Object transformation records:
☆ ☆ ☆
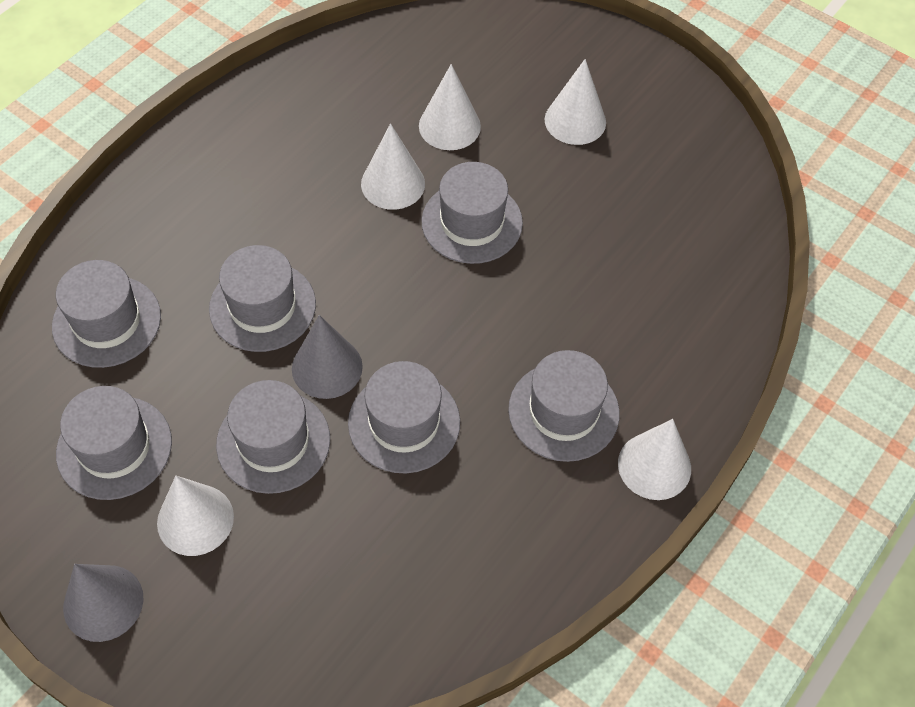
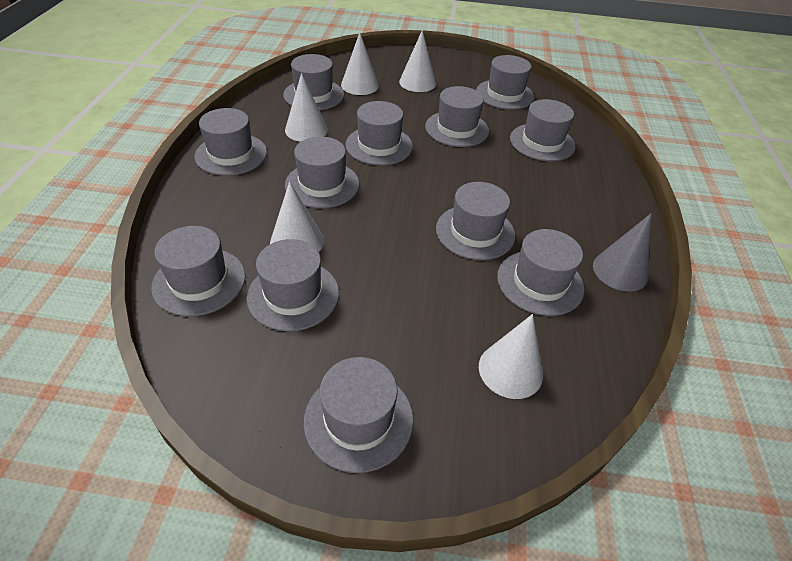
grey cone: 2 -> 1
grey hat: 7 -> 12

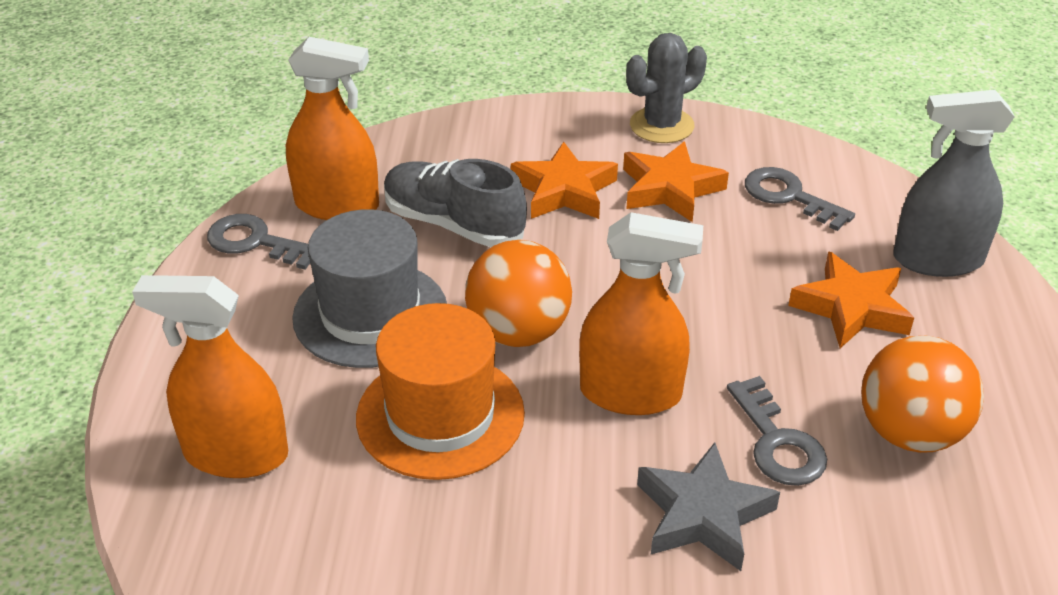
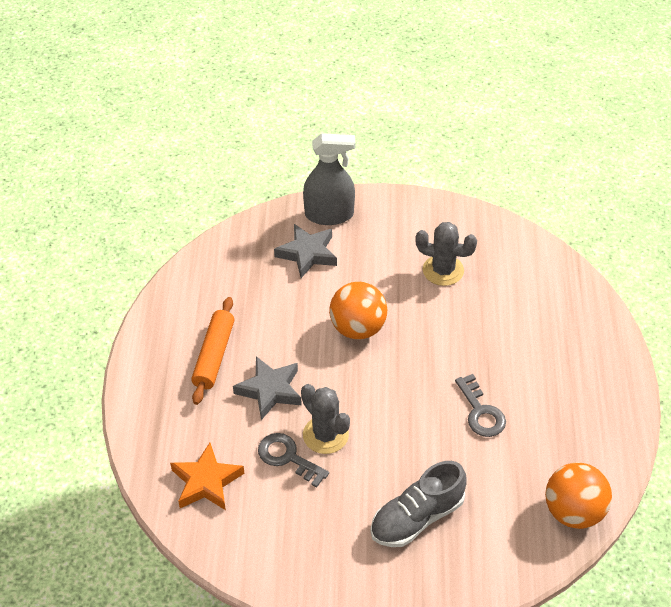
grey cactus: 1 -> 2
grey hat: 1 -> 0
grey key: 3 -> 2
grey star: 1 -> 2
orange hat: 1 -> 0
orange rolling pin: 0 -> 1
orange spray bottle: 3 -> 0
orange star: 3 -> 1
☆ ☆ ☆
Problem description
Produce an exact repeat of the lines from the one containing "grey cactus: 1 -> 2" through the last line of the data, and nothing more.

Response to this task
grey cactus: 1 -> 2
grey hat: 1 -> 0
grey key: 3 -> 2
grey star: 1 -> 2
orange hat: 1 -> 0
orange rolling pin: 0 -> 1
orange spray bottle: 3 -> 0
orange star: 3 -> 1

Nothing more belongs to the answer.